* _THE EXERCISE_
Please count the lines in the items below that contain the string "counterclockwise", and reply with that number alone.

* _DATA EXTRACT_
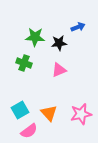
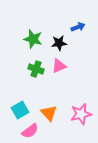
green star: moved 2 px left, 2 px down; rotated 12 degrees clockwise
green cross: moved 12 px right, 6 px down
pink triangle: moved 4 px up
pink semicircle: moved 1 px right
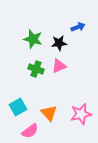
cyan square: moved 2 px left, 3 px up
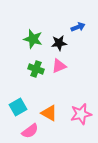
orange triangle: rotated 18 degrees counterclockwise
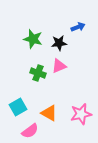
green cross: moved 2 px right, 4 px down
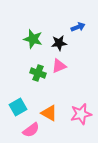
pink semicircle: moved 1 px right, 1 px up
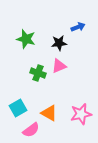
green star: moved 7 px left
cyan square: moved 1 px down
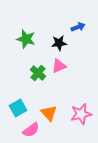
green cross: rotated 21 degrees clockwise
orange triangle: rotated 18 degrees clockwise
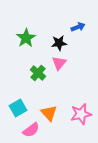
green star: moved 1 px up; rotated 24 degrees clockwise
pink triangle: moved 3 px up; rotated 28 degrees counterclockwise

* _EXPECTED ANSWER_
2